● **Your goal**:
Only reproduce the lines from the line containing "(black) <856, 384>" onward, exactly, through the final line of the data below.

● **Provided data**:
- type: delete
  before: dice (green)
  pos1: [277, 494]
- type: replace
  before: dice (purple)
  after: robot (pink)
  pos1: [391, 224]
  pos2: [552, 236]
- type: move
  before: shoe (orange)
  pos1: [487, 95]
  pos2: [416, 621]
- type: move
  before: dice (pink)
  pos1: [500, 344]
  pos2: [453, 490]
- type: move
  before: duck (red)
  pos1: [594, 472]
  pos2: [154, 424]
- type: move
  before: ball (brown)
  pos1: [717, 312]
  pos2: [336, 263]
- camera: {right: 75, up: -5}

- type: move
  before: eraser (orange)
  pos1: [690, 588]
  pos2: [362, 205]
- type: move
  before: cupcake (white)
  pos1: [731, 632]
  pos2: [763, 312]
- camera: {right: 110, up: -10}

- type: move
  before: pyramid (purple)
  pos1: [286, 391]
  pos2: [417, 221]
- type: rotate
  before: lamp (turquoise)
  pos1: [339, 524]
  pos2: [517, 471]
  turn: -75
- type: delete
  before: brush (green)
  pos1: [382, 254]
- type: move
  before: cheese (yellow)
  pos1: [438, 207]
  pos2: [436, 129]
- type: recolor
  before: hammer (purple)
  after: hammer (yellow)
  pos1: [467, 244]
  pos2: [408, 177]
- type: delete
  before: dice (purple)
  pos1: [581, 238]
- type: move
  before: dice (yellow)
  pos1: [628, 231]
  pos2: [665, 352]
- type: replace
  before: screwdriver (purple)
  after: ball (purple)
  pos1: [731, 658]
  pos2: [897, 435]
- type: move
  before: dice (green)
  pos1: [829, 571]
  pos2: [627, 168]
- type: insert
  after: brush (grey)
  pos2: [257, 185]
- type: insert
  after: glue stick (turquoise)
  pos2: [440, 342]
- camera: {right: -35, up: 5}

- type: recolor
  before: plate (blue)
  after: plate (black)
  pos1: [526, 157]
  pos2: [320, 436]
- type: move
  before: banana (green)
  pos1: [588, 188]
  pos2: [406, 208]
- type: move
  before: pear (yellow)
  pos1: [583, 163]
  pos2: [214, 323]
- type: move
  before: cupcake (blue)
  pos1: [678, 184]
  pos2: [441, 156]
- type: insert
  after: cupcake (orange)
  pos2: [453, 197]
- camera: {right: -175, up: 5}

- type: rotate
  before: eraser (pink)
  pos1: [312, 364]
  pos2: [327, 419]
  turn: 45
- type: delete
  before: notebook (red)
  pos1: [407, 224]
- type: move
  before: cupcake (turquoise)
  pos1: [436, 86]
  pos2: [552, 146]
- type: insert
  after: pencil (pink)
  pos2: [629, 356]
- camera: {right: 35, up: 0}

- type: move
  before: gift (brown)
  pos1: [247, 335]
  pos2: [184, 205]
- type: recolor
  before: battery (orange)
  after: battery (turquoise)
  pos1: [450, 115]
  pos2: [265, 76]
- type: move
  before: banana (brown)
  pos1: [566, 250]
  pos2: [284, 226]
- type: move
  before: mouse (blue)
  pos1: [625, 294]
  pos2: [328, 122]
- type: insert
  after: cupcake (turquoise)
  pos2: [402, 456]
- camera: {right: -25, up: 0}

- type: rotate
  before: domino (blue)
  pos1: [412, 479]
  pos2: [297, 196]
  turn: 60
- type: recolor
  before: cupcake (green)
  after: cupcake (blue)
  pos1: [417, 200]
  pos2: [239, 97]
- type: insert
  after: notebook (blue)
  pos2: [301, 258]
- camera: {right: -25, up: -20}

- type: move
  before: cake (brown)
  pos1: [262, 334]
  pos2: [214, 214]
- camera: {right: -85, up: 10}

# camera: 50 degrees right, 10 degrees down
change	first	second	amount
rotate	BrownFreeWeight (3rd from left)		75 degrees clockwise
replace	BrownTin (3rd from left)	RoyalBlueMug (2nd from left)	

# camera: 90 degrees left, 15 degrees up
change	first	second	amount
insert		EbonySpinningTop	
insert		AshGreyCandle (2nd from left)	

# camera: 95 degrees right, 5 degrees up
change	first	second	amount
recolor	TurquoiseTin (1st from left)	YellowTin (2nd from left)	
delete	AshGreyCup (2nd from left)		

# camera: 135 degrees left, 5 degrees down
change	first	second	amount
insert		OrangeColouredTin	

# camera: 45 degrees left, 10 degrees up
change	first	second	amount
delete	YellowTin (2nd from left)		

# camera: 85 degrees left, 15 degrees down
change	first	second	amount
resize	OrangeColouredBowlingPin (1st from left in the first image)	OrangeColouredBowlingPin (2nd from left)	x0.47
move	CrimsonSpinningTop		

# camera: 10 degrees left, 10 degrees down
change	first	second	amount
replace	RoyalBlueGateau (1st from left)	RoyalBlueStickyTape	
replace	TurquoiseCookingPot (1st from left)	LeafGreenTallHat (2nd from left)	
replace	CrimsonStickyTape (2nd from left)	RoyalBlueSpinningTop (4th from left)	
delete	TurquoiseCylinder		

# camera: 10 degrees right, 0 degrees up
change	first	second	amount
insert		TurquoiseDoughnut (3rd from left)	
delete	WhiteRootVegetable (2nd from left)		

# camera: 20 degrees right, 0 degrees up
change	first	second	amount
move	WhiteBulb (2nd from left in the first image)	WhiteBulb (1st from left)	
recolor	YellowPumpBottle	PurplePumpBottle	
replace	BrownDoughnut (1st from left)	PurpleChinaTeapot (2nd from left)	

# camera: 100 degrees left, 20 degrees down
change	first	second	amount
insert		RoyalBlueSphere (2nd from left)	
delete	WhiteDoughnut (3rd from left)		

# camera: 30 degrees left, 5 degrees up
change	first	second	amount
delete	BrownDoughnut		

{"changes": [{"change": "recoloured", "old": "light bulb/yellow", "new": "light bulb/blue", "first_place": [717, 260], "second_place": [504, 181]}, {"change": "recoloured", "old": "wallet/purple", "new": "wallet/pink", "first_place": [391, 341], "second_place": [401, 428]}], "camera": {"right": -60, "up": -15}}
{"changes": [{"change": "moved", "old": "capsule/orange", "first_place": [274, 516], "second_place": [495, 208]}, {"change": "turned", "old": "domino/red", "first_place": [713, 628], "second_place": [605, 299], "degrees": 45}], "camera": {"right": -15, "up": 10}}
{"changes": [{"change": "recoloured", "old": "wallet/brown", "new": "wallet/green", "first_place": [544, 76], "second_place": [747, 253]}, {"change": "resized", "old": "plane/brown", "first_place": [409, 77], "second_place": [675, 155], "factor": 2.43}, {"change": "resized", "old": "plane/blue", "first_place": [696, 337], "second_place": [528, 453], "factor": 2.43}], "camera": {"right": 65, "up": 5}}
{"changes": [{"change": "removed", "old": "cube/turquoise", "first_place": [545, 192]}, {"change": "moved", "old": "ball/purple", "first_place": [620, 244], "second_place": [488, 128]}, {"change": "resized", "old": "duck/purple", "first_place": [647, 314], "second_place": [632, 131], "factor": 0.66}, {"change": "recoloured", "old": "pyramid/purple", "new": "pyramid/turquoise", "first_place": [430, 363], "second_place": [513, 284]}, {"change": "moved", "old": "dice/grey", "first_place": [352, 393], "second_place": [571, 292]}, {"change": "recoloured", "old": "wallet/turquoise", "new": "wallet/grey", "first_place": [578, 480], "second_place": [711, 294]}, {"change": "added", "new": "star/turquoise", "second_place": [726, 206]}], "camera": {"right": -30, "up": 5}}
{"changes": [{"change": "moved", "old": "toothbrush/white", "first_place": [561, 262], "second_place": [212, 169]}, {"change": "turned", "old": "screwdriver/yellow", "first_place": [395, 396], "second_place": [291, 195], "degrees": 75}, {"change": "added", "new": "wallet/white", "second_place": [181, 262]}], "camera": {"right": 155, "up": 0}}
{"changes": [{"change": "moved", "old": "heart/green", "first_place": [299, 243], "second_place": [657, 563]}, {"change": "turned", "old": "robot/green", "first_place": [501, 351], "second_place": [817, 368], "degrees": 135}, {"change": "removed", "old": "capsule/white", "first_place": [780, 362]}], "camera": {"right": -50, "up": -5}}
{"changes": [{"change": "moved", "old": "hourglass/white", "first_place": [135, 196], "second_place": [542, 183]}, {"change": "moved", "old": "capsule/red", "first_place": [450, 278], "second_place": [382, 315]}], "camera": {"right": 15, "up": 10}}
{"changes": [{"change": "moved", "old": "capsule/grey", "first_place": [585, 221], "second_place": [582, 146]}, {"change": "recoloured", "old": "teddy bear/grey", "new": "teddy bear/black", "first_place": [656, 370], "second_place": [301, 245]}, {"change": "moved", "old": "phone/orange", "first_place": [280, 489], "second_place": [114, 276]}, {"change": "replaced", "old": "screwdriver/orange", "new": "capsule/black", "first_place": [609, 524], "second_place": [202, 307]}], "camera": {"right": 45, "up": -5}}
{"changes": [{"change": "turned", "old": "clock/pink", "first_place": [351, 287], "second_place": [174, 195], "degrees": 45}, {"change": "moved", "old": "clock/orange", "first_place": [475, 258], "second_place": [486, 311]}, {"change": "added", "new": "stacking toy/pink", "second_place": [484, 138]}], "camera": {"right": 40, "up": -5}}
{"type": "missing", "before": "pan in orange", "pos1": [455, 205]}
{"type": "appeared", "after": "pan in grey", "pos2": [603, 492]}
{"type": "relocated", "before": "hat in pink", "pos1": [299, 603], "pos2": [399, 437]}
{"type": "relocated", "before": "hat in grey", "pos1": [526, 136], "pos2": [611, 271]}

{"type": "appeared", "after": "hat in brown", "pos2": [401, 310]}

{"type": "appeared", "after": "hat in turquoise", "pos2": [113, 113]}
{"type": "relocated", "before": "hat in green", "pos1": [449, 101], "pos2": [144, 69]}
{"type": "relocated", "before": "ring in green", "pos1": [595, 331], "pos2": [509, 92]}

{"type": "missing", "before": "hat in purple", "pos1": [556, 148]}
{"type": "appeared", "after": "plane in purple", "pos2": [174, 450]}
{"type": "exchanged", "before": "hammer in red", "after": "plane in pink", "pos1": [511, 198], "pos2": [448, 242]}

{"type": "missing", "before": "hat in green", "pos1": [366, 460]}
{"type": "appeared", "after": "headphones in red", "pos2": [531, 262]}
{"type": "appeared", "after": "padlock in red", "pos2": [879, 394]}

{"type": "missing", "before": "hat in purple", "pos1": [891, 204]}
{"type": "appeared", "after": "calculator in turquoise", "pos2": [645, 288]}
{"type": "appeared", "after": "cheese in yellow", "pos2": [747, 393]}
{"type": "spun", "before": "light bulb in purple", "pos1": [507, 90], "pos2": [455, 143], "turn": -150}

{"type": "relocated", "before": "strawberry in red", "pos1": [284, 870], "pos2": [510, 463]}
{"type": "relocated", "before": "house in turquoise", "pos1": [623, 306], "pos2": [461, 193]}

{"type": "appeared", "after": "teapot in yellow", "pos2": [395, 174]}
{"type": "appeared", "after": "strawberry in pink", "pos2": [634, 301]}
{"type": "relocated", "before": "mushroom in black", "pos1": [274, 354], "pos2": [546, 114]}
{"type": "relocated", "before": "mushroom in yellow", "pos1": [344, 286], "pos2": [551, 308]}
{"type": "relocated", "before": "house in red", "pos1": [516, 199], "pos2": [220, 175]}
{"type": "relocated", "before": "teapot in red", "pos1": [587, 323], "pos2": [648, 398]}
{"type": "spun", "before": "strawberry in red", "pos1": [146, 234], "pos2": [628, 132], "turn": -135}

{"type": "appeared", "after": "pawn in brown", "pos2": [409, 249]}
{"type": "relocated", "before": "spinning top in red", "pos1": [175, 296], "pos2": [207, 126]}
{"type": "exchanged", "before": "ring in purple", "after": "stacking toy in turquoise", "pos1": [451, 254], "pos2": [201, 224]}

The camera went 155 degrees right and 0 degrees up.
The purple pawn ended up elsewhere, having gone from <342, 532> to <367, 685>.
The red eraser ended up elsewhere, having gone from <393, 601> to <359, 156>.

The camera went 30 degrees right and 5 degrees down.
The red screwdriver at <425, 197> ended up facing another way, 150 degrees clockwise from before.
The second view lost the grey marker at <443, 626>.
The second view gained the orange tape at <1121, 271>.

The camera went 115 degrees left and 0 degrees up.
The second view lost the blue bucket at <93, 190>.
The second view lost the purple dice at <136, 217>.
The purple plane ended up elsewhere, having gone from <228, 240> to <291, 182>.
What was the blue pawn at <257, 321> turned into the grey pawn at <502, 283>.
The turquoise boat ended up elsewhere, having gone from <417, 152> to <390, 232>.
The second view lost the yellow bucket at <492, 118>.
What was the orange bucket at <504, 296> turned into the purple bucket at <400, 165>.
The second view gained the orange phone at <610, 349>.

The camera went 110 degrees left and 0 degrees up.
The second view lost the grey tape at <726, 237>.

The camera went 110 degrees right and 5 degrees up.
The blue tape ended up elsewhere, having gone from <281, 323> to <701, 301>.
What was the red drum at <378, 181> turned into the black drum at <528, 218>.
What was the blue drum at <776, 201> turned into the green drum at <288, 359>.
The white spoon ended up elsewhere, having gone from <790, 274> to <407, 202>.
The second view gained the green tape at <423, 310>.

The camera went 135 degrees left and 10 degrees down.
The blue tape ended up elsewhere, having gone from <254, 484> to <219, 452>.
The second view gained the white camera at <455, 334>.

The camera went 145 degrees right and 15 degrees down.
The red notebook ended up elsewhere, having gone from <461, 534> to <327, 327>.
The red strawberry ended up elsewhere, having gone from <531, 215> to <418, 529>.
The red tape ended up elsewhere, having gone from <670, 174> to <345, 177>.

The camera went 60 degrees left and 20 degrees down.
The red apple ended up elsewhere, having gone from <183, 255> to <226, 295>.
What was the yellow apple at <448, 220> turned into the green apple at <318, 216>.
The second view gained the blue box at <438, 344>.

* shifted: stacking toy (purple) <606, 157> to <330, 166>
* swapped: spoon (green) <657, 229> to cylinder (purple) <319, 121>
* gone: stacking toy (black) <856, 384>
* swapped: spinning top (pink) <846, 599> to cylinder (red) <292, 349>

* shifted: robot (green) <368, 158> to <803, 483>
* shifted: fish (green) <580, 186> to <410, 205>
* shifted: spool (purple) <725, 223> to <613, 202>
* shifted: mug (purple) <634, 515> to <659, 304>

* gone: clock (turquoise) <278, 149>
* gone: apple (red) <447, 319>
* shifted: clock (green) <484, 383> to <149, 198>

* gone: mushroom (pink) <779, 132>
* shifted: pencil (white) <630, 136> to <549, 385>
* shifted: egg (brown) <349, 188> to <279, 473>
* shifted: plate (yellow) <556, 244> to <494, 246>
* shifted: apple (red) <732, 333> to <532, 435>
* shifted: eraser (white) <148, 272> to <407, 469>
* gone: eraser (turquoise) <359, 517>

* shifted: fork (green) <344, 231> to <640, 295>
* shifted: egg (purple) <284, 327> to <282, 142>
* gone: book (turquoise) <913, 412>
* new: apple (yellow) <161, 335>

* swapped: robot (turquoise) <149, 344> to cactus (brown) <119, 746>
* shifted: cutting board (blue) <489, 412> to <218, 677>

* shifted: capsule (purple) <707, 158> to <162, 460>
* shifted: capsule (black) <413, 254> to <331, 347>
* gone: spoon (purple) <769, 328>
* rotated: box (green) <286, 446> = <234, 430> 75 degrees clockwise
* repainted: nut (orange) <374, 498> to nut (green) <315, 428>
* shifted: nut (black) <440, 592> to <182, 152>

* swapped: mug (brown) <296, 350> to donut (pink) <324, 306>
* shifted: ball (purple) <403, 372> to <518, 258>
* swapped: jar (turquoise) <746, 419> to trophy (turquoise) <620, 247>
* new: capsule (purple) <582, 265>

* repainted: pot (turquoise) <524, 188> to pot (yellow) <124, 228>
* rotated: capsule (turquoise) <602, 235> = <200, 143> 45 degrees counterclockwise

● **Result of the task**:
* gone: stacking toy (black) <856, 384>
* swapped: spinning top (pink) <846, 599> to cylinder (red) <292, 349>

* shifted: robot (green) <368, 158> to <803, 483>
* shifted: fish (green) <580, 186> to <410, 205>
* shifted: spool (purple) <725, 223> to <613, 202>
* shifted: mug (purple) <634, 515> to <659, 304>

* gone: clock (turquoise) <278, 149>
* gone: apple (red) <447, 319>
* shifted: clock (green) <484, 383> to <149, 198>

* gone: mushroom (pink) <779, 132>
* shifted: pencil (white) <630, 136> to <549, 385>
* shifted: egg (brown) <349, 188> to <279, 473>
* shifted: plate (yellow) <556, 244> to <494, 246>
* shifted: apple (red) <732, 333> to <532, 435>
* shifted: eraser (white) <148, 272> to <407, 469>
* gone: eraser (turquoise) <359, 517>

* shifted: fork (green) <344, 231> to <640, 295>
* shifted: egg (purple) <284, 327> to <282, 142>
* gone: book (turquoise) <913, 412>
* new: apple (yellow) <161, 335>

* swapped: robot (turquoise) <149, 344> to cactus (brown) <119, 746>
* shifted: cutting board (blue) <489, 412> to <218, 677>

* shifted: capsule (purple) <707, 158> to <162, 460>
* shifted: capsule (black) <413, 254> to <331, 347>
* gone: spoon (purple) <769, 328>
* rotated: box (green) <286, 446> = <234, 430> 75 degrees clockwise
* repainted: nut (orange) <374, 498> to nut (green) <315, 428>
* shifted: nut (black) <440, 592> to <182, 152>

* swapped: mug (brown) <296, 350> to donut (pink) <324, 306>
* shifted: ball (purple) <403, 372> to <518, 258>
* swapped: jar (turquoise) <746, 419> to trophy (turquoise) <620, 247>
* new: capsule (purple) <582, 265>

* repainted: pot (turquoise) <524, 188> to pot (yellow) <124, 228>
* rotated: capsule (turquoise) <602, 235> = <200, 143> 45 degrees counterclockwise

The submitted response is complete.